INSTRUCTIONS TO FOLLOW
From the opening line of the records through the line bearing "grey heart [220,180,263,220]", set down every line exactly.

EXCERPTED RECORDS Block Start

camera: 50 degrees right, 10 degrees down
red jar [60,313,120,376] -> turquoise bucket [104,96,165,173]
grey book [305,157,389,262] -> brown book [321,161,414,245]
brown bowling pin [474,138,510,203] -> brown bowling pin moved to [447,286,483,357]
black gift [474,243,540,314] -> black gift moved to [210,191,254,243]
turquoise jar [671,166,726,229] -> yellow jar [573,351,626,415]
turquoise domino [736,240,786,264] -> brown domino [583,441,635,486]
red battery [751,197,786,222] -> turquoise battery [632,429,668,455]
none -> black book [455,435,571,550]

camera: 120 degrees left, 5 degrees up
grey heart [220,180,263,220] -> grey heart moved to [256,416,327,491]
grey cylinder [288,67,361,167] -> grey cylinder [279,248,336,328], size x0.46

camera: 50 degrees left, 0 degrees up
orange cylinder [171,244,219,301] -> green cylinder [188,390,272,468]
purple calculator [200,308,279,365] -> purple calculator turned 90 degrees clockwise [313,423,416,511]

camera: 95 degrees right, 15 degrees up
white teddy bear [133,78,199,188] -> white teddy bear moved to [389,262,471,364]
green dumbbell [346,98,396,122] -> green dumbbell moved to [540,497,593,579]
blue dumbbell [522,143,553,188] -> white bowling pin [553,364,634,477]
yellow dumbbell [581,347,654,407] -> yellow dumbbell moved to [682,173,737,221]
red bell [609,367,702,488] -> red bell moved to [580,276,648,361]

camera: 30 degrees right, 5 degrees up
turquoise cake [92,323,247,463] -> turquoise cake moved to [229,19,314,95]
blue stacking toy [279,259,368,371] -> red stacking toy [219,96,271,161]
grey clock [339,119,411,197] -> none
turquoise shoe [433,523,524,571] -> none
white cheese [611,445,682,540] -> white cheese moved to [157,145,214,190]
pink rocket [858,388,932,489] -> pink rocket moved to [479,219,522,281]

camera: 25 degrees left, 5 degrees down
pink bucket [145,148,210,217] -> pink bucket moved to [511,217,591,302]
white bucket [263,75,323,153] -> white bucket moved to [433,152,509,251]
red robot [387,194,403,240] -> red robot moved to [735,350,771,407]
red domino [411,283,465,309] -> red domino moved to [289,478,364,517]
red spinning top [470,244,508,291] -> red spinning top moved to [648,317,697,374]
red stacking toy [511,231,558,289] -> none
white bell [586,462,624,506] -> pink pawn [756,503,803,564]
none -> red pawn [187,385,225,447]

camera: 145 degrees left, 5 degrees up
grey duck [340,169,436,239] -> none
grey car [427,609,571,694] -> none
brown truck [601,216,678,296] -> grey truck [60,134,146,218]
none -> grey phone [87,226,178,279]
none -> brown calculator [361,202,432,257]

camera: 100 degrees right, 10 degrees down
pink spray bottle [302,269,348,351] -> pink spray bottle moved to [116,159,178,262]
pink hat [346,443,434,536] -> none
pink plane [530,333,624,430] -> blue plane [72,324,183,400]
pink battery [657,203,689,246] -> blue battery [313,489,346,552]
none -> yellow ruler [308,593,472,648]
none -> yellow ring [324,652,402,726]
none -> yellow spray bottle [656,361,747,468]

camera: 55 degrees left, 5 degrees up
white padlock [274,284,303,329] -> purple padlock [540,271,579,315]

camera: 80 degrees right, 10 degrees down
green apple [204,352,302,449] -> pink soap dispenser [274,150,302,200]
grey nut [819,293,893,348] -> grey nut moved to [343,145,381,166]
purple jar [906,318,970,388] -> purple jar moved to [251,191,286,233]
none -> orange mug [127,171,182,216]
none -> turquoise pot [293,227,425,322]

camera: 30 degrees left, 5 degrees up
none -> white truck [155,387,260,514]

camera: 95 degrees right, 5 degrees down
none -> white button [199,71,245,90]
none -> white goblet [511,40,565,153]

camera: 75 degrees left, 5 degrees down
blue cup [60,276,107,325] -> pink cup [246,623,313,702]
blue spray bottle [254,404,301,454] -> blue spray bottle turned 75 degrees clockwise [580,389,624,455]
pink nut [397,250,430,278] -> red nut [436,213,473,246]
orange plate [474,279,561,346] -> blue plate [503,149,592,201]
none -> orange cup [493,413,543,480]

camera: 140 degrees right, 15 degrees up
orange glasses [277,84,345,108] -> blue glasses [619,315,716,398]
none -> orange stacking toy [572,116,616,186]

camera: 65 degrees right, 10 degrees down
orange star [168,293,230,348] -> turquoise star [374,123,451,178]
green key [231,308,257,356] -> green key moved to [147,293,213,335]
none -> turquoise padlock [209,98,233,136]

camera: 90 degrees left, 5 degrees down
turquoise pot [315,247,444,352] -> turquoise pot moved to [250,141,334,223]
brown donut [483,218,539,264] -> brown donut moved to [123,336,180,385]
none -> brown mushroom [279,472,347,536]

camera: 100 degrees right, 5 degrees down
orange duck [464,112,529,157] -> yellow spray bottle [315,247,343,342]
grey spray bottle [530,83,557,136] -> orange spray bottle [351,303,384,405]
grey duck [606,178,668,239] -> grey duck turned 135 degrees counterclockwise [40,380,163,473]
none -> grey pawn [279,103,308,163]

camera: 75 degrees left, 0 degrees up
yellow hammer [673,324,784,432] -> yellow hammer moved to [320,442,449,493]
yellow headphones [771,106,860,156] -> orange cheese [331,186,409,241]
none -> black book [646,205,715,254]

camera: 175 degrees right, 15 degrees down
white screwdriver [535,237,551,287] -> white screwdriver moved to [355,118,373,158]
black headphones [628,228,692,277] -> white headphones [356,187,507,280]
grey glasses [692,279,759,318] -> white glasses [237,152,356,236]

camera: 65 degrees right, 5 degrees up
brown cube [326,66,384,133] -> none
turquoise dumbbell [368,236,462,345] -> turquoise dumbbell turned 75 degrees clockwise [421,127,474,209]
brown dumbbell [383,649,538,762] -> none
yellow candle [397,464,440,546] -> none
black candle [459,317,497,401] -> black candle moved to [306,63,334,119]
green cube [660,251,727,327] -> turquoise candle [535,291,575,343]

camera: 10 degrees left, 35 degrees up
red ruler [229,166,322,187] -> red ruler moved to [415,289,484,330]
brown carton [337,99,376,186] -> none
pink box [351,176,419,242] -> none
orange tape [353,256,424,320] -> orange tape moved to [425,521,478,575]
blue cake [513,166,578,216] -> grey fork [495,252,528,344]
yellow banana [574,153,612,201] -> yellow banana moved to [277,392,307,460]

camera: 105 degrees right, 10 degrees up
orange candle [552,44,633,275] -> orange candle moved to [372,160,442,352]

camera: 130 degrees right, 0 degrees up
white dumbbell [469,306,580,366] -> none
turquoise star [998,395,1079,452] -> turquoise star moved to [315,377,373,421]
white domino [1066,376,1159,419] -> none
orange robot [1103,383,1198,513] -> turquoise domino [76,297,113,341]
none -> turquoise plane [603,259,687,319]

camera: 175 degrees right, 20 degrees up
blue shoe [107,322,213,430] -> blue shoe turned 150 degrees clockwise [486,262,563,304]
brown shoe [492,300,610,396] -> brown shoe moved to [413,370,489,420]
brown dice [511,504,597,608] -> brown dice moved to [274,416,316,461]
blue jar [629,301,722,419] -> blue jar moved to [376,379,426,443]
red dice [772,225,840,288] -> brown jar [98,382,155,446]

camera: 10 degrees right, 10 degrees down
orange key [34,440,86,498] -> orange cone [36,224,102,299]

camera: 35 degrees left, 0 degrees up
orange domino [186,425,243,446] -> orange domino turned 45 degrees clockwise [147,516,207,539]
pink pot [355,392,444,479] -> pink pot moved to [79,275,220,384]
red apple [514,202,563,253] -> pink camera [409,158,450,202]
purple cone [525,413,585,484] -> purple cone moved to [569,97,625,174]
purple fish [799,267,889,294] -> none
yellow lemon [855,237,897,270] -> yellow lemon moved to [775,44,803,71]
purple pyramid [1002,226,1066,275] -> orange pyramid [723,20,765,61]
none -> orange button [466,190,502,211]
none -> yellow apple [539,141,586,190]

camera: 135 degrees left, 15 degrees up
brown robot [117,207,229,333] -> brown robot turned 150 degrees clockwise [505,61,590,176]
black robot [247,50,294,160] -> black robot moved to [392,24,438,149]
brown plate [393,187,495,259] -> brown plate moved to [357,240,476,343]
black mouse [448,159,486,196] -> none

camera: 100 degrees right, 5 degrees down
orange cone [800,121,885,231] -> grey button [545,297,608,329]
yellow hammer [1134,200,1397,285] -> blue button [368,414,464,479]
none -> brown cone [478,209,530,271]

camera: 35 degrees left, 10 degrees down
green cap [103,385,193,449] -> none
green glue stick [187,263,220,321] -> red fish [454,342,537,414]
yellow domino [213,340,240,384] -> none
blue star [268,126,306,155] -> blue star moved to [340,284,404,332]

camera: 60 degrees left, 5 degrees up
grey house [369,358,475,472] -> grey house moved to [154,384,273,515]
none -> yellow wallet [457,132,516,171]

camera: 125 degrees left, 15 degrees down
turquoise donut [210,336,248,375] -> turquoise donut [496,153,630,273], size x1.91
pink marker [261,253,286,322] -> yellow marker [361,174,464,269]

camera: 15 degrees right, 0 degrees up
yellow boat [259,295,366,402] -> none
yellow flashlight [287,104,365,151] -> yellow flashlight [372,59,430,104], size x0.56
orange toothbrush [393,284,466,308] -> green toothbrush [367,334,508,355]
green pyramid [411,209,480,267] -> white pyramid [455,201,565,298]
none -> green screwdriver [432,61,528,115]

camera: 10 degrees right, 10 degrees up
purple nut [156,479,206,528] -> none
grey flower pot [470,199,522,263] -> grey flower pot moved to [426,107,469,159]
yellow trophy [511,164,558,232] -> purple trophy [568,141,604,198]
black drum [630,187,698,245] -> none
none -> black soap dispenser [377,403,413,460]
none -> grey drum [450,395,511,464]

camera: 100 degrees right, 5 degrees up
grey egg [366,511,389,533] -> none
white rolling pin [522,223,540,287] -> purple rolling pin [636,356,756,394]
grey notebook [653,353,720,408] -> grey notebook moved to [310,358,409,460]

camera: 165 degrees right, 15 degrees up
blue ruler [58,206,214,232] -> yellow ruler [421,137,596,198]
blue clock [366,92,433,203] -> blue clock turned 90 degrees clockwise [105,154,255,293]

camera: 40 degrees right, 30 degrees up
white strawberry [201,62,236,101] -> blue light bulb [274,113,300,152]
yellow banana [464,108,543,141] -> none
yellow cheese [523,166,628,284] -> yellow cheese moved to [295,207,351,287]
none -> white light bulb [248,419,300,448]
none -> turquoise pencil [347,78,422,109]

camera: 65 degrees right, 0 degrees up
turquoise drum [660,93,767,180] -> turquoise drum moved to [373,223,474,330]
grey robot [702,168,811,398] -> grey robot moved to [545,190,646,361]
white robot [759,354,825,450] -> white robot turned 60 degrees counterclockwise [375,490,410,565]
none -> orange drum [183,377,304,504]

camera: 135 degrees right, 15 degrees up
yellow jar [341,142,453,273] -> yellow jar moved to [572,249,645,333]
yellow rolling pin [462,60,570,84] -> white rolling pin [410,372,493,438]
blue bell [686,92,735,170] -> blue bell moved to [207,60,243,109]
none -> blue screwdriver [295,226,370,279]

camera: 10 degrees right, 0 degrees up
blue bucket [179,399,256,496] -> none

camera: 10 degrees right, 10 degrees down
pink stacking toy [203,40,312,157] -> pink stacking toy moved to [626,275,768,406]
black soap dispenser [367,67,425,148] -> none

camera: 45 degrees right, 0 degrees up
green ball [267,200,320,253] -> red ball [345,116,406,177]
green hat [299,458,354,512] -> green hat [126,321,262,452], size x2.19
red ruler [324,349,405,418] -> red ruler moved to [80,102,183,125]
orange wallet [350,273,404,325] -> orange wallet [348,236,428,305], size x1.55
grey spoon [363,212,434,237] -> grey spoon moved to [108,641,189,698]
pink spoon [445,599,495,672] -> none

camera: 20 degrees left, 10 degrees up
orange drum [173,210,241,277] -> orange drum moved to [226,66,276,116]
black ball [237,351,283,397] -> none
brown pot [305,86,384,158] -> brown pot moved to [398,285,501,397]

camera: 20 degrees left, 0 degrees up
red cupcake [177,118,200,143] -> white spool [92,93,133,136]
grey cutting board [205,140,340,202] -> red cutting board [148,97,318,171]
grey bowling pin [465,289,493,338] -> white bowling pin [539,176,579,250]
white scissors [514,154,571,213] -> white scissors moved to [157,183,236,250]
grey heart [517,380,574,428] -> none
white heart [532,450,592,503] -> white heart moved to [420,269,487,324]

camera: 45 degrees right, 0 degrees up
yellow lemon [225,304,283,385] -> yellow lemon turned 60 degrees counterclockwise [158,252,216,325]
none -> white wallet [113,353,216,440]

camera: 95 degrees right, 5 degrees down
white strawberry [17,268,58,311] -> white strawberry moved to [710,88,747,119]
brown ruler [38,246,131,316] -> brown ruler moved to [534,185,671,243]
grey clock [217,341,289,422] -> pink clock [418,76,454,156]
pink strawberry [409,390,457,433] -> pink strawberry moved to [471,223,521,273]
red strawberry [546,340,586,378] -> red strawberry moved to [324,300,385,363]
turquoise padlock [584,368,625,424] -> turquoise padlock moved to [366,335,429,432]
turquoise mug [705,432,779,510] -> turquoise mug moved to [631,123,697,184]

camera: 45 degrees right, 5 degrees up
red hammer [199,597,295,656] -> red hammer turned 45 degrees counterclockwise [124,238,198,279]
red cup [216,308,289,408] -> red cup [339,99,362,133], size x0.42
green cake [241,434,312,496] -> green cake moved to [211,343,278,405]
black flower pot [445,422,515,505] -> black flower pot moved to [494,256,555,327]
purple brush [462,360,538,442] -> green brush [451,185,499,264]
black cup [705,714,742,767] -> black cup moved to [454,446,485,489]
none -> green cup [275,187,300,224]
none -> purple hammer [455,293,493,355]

EXCERPTED RECORDS Block End

ANSWER SPACE
camera: 50 degrees right, 10 degrees down
red jar [60,313,120,376] -> turquoise bucket [104,96,165,173]
grey book [305,157,389,262] -> brown book [321,161,414,245]
brown bowling pin [474,138,510,203] -> brown bowling pin moved to [447,286,483,357]
black gift [474,243,540,314] -> black gift moved to [210,191,254,243]
turquoise jar [671,166,726,229] -> yellow jar [573,351,626,415]
turquoise domino [736,240,786,264] -> brown domino [583,441,635,486]
red battery [751,197,786,222] -> turquoise battery [632,429,668,455]
none -> black book [455,435,571,550]

camera: 120 degrees left, 5 degrees up
grey heart [220,180,263,220] -> grey heart moved to [256,416,327,491]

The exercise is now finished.